• _Work order_
Once the pictures are removed, reproduce what is left of the data below exactly.

• _Data block_
----
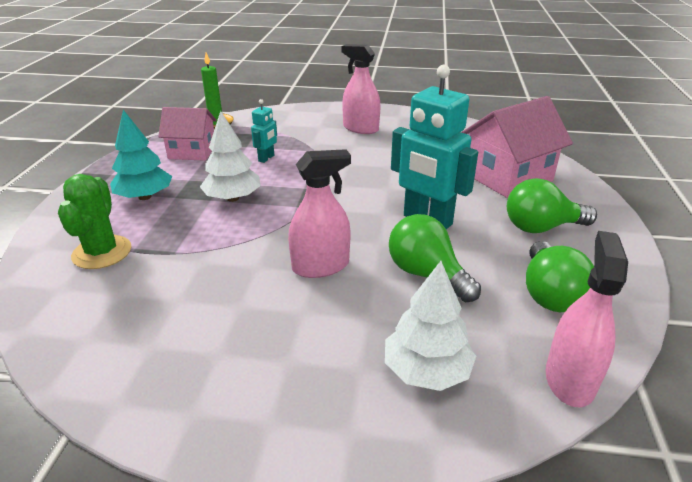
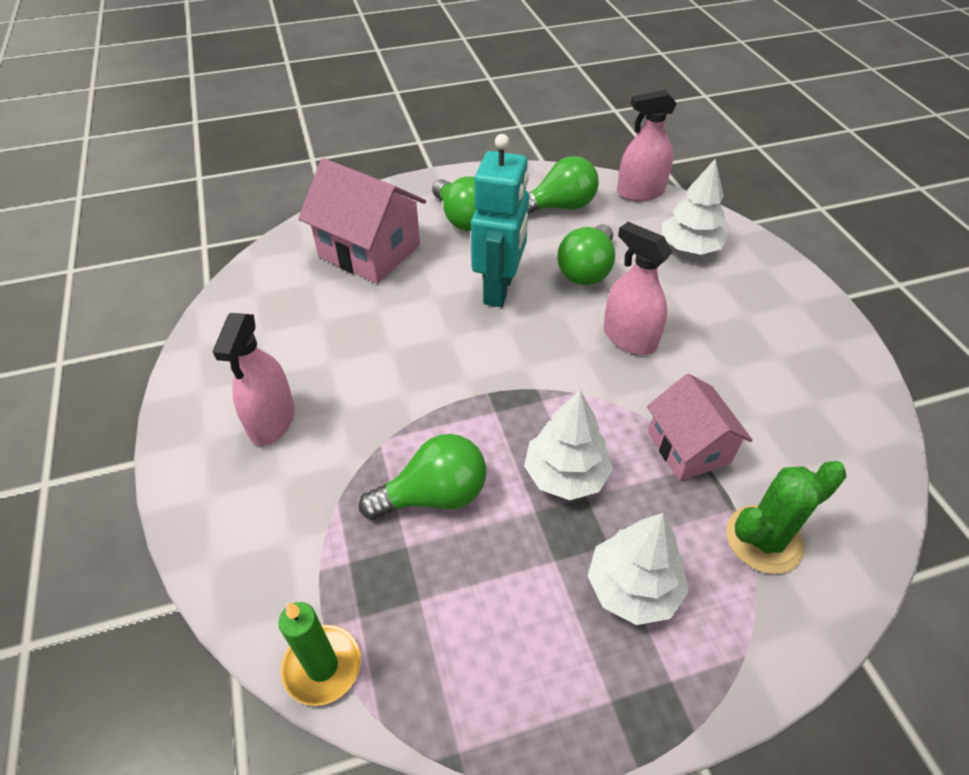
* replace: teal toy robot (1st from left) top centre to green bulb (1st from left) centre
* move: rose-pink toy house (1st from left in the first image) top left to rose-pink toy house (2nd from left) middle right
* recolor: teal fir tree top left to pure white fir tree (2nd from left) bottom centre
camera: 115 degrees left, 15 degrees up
----
• _Written answer_
* replace: teal toy robot (1st from left) top centre to green bulb (1st from left) centre
* move: rose-pink toy house (1st from left in the first image) top left to rose-pink toy house (2nd from left) middle right
* recolor: teal fir tree top left to pure white fir tree (2nd from left) bottom centre
camera: 115 degrees left, 15 degrees up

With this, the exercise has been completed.